§ **Recorded information**:
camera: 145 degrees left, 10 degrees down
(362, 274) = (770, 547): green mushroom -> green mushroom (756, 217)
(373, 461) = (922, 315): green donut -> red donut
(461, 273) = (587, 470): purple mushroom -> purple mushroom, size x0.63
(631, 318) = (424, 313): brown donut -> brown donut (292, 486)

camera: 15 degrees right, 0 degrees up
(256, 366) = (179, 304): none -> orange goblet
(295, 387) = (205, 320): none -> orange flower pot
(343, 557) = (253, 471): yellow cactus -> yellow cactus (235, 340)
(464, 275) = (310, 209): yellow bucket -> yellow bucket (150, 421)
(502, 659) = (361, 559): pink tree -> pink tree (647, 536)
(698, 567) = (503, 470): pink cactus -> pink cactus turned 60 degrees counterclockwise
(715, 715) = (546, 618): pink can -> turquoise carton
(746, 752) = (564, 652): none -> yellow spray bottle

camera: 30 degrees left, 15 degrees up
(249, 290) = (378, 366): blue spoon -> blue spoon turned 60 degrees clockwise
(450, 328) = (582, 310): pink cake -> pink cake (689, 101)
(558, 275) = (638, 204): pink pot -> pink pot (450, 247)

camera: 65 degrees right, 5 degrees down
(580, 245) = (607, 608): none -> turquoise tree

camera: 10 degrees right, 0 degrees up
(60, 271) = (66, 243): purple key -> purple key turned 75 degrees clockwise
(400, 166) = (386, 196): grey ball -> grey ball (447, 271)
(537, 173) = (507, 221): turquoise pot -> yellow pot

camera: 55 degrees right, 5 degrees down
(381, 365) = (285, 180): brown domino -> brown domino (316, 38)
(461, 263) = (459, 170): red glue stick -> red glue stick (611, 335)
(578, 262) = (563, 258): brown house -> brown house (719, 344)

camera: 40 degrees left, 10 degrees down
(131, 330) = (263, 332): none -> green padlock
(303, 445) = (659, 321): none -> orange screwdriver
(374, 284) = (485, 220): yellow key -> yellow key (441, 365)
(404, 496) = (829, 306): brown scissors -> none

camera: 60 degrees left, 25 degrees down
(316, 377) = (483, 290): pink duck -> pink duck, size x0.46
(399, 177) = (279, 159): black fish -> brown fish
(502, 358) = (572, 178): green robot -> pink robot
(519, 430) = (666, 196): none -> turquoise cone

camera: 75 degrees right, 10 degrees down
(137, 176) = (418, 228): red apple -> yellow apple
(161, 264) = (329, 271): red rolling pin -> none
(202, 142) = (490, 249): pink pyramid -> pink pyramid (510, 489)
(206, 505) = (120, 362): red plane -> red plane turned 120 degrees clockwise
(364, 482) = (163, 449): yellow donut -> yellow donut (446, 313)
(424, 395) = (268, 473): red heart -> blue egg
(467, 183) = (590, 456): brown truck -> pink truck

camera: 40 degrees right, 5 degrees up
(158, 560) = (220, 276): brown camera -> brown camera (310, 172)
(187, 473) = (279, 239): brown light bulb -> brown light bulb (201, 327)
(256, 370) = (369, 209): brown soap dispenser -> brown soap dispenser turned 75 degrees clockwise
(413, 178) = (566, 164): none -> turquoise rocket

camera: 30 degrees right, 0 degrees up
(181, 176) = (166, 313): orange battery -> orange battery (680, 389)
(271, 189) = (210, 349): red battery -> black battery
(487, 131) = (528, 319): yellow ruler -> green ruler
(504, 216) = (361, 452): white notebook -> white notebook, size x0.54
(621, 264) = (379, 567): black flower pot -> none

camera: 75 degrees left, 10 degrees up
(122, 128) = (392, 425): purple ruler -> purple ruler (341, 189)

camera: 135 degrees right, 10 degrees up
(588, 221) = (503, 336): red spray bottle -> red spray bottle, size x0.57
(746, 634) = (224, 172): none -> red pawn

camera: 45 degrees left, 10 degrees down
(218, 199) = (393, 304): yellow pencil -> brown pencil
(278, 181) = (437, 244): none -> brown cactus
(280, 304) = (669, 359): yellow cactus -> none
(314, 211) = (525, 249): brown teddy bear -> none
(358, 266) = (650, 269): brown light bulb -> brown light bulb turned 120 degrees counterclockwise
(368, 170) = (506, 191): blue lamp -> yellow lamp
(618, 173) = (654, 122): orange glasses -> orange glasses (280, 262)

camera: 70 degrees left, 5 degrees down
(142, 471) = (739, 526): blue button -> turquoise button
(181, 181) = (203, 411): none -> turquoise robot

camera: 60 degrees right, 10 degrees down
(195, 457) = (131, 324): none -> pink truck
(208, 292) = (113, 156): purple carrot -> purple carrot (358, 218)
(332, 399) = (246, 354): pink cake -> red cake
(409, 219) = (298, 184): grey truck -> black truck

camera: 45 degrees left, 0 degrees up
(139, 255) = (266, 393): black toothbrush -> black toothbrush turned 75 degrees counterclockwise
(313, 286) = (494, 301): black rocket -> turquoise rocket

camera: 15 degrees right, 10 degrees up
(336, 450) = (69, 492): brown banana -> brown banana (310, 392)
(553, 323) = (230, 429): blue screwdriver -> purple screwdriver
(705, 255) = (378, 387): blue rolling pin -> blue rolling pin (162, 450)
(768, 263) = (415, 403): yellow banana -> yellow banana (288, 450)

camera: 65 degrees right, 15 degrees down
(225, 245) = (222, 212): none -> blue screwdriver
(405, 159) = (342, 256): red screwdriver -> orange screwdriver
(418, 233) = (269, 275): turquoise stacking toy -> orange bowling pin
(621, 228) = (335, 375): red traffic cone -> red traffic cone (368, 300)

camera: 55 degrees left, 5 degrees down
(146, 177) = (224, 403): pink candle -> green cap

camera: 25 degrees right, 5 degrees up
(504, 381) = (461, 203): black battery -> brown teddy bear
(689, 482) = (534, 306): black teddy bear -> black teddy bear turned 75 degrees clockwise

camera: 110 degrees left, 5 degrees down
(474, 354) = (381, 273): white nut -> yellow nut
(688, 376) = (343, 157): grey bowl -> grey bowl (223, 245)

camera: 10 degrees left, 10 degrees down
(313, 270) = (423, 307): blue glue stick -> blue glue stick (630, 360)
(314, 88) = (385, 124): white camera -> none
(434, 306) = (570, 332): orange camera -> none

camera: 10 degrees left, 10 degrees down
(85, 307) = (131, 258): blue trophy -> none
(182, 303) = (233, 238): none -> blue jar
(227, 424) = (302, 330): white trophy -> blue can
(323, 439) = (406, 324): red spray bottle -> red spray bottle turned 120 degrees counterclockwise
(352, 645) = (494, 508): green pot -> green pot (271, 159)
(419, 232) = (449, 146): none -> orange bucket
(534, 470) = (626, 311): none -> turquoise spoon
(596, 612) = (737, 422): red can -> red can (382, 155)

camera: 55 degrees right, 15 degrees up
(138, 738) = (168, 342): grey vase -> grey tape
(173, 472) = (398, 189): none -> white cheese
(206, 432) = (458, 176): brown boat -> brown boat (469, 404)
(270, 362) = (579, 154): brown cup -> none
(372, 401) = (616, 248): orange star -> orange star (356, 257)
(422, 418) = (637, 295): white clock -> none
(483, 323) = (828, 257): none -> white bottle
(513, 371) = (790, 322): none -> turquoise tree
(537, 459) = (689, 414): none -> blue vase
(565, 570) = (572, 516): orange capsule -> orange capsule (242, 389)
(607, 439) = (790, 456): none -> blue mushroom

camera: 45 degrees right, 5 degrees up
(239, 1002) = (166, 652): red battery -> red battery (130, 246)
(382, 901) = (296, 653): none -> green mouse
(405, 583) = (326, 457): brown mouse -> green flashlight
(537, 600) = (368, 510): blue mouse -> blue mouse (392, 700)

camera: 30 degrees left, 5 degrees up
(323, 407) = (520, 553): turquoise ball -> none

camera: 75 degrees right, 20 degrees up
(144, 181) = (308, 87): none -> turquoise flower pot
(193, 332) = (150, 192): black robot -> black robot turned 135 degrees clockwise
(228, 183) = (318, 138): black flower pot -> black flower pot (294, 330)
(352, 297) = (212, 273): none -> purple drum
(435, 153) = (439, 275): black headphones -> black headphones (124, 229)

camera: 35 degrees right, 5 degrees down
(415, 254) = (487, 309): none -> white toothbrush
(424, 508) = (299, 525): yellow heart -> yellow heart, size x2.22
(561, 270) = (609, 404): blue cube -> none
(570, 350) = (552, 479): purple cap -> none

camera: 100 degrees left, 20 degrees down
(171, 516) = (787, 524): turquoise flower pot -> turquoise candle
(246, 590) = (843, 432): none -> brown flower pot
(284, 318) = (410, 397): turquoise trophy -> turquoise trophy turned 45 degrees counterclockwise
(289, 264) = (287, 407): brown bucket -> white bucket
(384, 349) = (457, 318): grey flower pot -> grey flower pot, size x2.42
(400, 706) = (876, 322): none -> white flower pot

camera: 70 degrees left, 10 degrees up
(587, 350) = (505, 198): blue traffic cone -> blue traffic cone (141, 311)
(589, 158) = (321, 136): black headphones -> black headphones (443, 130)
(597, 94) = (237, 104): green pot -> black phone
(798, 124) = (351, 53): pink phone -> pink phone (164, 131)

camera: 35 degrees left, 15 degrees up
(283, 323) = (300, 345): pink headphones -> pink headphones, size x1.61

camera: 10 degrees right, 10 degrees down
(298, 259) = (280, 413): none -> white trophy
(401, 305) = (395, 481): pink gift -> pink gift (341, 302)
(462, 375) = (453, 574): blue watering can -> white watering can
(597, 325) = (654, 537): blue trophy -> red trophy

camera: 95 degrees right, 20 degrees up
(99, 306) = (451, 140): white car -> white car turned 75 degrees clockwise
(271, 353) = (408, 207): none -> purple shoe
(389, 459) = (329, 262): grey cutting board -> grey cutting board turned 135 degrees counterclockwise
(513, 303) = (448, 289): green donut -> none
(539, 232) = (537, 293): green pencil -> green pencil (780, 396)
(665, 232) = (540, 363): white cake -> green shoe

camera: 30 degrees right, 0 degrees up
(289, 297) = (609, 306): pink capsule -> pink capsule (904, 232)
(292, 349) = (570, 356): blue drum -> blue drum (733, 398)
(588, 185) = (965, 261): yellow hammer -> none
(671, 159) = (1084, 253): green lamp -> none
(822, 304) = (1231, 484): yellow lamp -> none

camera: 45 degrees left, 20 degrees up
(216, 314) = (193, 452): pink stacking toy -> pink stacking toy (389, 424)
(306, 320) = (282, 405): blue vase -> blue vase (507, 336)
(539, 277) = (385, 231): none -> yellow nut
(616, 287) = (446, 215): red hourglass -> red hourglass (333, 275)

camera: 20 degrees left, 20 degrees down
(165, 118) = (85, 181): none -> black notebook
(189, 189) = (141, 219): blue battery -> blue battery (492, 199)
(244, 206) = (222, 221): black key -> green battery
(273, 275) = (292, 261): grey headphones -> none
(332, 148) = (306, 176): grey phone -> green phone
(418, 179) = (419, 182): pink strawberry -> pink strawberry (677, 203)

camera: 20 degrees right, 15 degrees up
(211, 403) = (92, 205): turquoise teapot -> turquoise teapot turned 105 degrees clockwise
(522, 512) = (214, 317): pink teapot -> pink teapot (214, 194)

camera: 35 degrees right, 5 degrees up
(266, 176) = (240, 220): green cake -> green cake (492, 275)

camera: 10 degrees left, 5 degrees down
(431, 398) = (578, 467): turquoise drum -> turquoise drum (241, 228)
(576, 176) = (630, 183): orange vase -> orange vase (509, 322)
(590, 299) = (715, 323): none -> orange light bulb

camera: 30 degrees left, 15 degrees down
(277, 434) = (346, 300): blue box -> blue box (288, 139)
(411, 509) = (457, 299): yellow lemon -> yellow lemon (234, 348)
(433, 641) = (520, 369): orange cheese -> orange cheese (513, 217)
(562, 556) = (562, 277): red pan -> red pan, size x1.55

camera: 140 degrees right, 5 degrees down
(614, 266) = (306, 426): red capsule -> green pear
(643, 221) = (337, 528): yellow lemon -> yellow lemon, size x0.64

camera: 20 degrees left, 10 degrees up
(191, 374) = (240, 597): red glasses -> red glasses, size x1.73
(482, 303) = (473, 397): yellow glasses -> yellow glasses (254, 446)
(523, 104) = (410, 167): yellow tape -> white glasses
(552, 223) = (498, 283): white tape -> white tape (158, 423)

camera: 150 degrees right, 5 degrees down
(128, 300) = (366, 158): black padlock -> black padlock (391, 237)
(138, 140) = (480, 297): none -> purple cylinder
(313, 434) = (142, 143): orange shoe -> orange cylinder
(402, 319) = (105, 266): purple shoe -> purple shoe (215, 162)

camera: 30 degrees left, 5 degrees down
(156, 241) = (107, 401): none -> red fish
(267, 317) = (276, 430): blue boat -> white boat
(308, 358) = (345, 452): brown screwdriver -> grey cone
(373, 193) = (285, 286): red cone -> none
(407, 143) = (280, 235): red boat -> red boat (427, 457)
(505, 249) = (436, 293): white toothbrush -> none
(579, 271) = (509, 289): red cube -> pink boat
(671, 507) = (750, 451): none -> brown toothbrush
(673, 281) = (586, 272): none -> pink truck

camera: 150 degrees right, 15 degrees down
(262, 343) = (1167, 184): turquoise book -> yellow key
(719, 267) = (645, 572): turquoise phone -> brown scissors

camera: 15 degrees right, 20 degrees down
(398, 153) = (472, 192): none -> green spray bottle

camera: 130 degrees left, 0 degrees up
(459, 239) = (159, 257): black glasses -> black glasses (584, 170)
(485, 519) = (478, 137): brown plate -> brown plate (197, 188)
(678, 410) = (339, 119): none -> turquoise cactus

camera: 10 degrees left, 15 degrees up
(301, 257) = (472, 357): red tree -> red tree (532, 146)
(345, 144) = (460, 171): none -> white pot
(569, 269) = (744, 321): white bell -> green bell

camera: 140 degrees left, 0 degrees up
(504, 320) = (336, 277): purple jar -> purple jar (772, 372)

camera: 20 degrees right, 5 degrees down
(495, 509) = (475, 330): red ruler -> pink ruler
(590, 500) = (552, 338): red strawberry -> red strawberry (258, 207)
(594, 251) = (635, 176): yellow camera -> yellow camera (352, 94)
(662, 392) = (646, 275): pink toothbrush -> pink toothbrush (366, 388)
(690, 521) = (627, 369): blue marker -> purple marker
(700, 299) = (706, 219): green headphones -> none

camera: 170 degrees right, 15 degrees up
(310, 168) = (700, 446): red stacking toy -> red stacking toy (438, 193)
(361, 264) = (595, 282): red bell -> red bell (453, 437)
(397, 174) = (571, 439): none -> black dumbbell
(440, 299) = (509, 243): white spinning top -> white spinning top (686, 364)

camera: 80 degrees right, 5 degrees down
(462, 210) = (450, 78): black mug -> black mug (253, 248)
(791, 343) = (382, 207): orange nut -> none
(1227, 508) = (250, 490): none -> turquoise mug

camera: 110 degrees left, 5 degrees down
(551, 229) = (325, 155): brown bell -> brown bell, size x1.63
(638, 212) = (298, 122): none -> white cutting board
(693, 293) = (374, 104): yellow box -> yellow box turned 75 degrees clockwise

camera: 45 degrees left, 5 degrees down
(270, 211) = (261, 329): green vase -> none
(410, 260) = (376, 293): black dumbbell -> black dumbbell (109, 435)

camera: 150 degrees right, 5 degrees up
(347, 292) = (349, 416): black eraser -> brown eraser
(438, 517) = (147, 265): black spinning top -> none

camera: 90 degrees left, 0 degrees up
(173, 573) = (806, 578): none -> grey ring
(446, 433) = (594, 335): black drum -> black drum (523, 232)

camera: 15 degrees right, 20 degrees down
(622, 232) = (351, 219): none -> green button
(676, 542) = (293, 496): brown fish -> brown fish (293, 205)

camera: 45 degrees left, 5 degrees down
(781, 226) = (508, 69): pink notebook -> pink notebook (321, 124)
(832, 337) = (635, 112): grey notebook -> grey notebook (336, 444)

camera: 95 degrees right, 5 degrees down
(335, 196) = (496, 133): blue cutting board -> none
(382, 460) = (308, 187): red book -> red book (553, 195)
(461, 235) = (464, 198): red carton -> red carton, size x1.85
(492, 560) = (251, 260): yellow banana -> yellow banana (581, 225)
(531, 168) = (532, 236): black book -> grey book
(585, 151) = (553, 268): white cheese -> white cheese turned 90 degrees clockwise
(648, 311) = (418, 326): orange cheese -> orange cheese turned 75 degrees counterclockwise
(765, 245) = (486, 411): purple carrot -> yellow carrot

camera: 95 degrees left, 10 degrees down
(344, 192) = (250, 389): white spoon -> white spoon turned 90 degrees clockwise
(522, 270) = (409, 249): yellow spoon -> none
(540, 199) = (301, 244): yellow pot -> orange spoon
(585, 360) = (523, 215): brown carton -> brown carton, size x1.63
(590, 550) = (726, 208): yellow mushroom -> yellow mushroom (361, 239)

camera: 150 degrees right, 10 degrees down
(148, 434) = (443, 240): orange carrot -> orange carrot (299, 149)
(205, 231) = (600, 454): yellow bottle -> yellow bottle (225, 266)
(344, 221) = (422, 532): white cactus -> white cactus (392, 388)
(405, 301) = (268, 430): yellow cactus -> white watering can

§ **Work request**:
Reproduce verbatim only the segment of the listing bounded by the line containing "(352, 297) = (212, 273): none -> purple drum" and the line containing "(415, 254) = (487, 309): none", with both boundary lines included.

§ **Exercise result**:
(352, 297) = (212, 273): none -> purple drum
(435, 153) = (439, 275): black headphones -> black headphones (124, 229)

camera: 35 degrees right, 5 degrees down
(415, 254) = (487, 309): none -> white toothbrush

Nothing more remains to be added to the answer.